GIVEN MATERIAL: Begin

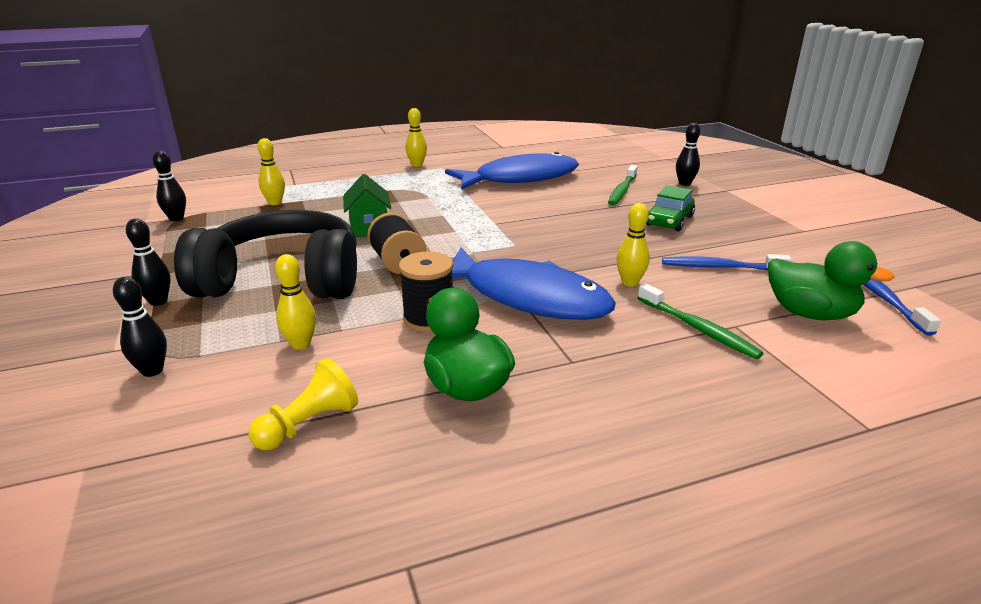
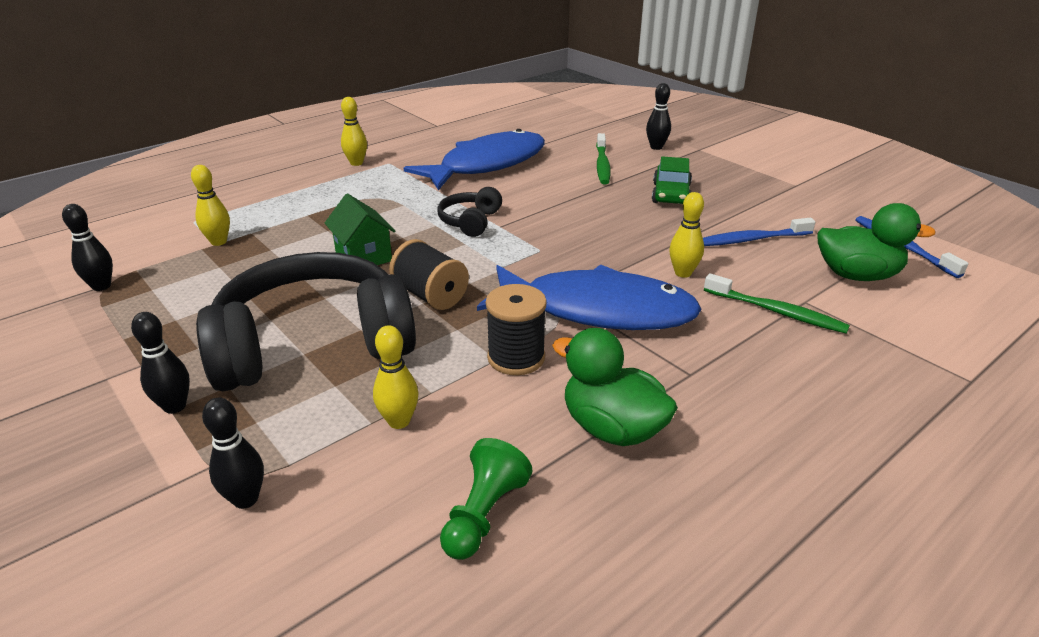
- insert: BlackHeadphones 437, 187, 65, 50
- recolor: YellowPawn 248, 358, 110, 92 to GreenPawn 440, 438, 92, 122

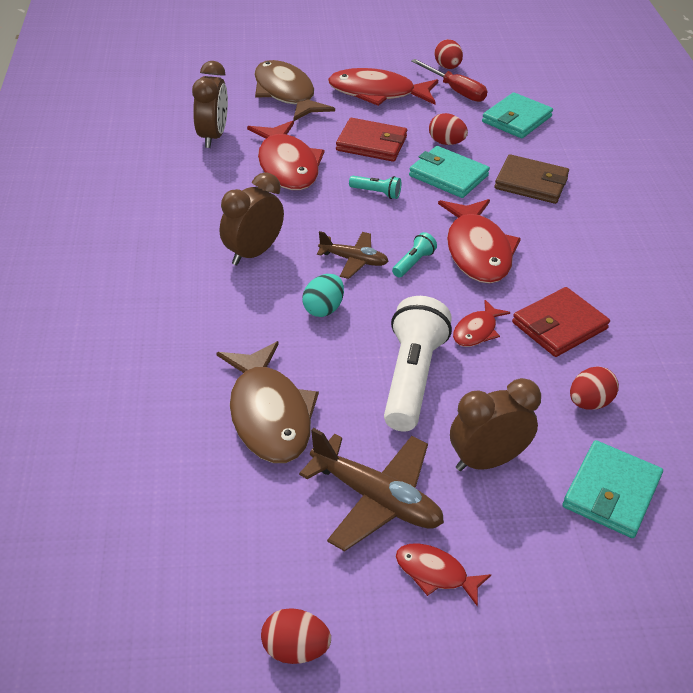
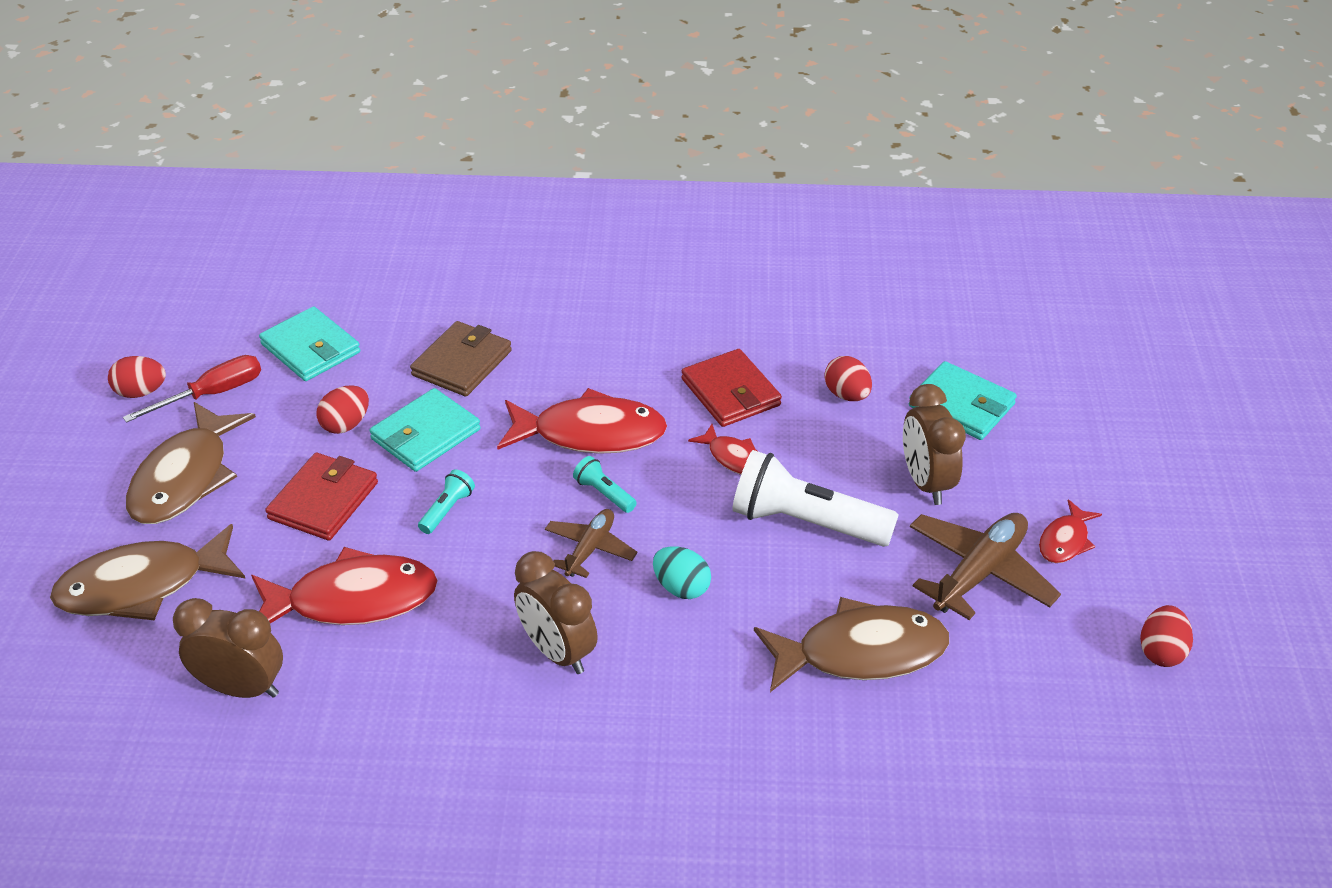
- recolor: RedFish 328, 68, 110, 38 to BrownFish 126, 402, 130, 122

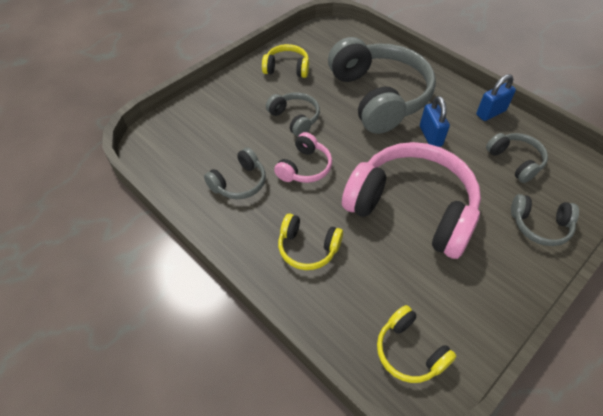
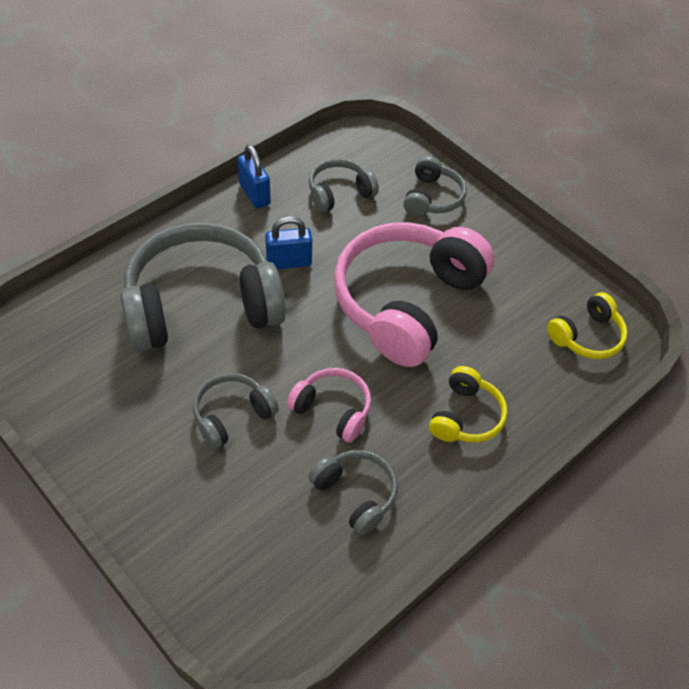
- delete: YellowHeadphones 262, 44, 47, 34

GIVEN MATERIAL: End

- EXERCISE BRIEF
Only the pictures stay behind; everything else in the data above is to be retyped exactly.

- SOLUTION
- insert: BlackHeadphones 437, 187, 65, 50
- recolor: YellowPawn 248, 358, 110, 92 to GreenPawn 440, 438, 92, 122

- recolor: RedFish 328, 68, 110, 38 to BrownFish 126, 402, 130, 122

- delete: YellowHeadphones 262, 44, 47, 34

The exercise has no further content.